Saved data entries
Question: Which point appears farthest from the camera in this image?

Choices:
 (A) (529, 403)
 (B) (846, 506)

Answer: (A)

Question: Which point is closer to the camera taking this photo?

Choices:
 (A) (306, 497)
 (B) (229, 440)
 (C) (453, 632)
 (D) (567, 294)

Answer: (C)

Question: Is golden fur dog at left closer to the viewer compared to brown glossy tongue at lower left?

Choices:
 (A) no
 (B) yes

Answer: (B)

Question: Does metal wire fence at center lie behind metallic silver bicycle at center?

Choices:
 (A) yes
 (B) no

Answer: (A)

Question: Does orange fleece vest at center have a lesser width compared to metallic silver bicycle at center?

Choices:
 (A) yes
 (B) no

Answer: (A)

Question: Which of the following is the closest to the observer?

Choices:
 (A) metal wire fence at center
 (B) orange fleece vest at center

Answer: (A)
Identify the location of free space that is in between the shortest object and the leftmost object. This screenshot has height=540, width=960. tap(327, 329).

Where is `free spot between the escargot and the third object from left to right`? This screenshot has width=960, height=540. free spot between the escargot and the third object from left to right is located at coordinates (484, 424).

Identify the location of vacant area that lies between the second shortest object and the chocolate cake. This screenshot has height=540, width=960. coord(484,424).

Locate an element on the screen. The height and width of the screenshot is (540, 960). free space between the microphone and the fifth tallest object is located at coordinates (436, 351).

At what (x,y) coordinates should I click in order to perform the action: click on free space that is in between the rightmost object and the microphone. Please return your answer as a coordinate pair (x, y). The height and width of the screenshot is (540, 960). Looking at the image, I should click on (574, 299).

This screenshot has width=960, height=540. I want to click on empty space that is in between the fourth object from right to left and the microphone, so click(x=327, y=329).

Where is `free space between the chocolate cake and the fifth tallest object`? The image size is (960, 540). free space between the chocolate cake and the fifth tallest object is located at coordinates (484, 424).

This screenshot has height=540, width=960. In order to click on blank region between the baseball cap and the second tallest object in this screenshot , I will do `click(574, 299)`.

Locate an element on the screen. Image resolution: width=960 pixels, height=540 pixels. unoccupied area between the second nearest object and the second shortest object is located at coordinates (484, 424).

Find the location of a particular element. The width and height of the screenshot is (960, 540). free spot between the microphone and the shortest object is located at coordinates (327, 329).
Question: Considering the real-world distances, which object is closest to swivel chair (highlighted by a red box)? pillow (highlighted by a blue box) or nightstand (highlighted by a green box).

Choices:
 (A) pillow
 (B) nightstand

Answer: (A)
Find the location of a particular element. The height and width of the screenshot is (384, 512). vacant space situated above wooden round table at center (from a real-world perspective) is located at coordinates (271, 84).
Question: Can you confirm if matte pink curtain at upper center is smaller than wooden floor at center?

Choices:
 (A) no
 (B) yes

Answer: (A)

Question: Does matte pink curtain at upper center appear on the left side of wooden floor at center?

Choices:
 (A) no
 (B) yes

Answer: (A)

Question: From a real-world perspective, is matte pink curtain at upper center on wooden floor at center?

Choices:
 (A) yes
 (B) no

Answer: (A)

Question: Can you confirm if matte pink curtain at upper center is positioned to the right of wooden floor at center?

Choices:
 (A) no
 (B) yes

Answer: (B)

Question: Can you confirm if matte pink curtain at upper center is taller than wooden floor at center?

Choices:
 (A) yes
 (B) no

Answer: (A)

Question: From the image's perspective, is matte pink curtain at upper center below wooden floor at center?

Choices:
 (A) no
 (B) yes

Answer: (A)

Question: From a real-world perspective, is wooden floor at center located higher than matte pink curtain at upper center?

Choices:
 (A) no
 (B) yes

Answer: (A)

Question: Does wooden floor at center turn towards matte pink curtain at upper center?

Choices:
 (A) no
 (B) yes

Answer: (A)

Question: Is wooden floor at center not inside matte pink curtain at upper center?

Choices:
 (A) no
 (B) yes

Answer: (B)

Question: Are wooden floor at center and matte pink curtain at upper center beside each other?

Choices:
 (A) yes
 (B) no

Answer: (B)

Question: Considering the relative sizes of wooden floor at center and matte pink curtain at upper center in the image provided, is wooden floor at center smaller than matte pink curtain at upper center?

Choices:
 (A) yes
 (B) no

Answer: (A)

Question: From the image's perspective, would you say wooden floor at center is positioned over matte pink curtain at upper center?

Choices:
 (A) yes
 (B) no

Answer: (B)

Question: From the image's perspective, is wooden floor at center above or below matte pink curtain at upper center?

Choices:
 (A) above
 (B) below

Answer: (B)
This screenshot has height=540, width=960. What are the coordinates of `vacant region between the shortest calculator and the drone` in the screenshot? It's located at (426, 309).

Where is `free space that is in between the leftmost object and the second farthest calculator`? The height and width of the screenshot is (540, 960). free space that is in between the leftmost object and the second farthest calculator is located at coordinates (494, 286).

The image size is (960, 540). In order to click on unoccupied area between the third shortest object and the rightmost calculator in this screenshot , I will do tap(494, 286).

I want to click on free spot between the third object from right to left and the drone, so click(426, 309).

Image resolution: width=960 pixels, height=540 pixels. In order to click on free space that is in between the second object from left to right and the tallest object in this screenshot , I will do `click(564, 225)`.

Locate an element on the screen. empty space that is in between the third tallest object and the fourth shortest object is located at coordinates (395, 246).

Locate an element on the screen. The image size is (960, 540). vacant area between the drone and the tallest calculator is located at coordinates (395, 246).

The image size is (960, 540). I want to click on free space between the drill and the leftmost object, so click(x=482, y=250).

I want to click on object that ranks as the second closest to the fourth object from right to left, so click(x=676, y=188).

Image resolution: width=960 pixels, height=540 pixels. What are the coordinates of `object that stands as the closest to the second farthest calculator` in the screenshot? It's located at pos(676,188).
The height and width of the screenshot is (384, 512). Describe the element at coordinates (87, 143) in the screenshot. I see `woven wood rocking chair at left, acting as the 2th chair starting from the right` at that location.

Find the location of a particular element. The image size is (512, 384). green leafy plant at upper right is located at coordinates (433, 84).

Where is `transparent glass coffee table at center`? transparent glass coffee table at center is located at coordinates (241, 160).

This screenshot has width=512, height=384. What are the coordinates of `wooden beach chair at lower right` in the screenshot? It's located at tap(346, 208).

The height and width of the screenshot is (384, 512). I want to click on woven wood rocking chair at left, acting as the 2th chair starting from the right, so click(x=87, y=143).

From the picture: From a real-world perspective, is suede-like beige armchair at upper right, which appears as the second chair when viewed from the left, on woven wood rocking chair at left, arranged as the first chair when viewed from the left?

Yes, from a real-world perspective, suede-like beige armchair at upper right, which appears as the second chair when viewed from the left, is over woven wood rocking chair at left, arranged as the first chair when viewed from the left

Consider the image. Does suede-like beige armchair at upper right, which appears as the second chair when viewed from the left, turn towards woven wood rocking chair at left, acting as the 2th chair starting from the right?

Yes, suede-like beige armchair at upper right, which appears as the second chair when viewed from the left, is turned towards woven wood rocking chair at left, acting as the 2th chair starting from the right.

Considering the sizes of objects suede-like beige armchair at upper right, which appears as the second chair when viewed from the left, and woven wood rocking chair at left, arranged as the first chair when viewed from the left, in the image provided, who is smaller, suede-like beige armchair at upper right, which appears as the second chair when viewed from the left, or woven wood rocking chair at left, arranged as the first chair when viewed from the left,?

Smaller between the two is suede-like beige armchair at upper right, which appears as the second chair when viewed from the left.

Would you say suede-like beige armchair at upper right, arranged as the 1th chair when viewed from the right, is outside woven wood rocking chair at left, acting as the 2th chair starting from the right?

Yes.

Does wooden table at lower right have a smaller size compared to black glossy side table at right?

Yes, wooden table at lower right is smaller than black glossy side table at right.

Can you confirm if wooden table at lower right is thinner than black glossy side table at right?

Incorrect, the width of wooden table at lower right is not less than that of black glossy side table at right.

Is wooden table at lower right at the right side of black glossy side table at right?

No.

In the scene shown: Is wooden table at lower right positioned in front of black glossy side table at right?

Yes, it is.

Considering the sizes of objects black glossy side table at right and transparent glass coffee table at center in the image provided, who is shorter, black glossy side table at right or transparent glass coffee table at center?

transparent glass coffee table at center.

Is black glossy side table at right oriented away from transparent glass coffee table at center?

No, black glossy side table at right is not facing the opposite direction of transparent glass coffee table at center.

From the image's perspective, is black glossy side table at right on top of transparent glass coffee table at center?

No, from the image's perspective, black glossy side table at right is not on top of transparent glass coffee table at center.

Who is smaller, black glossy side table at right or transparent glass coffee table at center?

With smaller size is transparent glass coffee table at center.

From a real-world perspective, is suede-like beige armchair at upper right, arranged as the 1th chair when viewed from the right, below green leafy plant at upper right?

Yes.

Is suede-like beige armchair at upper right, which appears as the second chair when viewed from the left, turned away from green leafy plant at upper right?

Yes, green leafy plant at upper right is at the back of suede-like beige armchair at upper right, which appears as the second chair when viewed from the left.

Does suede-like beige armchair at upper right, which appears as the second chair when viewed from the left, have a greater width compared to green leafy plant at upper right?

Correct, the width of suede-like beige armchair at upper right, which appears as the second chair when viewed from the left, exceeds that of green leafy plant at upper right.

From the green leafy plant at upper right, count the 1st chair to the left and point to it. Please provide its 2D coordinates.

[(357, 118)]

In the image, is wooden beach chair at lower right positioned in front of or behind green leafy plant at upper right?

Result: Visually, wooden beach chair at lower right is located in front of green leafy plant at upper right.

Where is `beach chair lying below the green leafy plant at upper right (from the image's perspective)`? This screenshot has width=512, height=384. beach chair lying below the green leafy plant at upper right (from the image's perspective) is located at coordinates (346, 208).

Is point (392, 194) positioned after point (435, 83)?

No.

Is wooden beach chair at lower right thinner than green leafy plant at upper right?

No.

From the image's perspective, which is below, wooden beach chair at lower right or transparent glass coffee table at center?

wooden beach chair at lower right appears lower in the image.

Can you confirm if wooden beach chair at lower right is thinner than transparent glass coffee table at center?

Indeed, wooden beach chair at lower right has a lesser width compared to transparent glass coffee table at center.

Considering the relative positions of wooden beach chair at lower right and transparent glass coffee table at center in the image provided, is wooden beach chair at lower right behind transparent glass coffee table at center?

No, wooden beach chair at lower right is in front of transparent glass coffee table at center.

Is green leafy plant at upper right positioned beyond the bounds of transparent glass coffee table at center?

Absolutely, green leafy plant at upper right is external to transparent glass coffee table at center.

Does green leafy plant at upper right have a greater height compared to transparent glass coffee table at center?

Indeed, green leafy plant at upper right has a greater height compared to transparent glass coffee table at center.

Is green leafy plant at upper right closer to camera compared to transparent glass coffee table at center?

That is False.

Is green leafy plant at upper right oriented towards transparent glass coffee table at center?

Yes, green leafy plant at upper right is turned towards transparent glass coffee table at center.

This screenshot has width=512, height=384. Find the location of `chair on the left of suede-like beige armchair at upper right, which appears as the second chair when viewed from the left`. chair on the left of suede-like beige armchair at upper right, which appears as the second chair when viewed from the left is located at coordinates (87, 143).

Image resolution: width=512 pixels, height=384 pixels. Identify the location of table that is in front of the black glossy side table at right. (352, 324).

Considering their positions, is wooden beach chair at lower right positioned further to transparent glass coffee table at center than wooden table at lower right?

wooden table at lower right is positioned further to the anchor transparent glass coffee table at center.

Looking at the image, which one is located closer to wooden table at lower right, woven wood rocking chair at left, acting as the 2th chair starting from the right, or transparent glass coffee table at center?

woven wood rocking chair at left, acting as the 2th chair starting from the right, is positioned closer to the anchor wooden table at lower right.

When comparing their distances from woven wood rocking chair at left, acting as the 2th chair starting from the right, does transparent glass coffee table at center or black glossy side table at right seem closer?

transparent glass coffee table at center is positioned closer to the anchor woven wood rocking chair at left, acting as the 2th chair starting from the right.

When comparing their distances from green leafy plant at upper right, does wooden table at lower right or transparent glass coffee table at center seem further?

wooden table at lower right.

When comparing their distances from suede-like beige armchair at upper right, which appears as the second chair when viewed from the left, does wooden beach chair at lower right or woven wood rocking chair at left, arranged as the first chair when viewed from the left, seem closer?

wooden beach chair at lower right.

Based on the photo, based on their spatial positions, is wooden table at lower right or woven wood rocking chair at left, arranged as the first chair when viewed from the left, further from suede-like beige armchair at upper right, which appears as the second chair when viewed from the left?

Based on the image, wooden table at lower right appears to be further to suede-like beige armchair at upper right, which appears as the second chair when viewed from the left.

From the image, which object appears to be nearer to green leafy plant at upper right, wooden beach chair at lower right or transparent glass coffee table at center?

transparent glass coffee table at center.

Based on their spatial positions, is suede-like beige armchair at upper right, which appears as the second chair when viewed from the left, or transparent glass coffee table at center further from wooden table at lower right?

* Task brief:
Reproduce verbatim the lines of the listing above, from the line containing "Find the location of a particular element. The image" through the line containing "This screenshot has width=512, height=384. What", both included.

* Response to this exercise:
Find the location of a particular element. The image size is (512, 384). green leafy plant at upper right is located at coordinates (433, 84).

Where is `transparent glass coffee table at center`? transparent glass coffee table at center is located at coordinates (241, 160).

This screenshot has width=512, height=384. What are the coordinates of `wooden beach chair at lower right` in the screenshot? It's located at tap(346, 208).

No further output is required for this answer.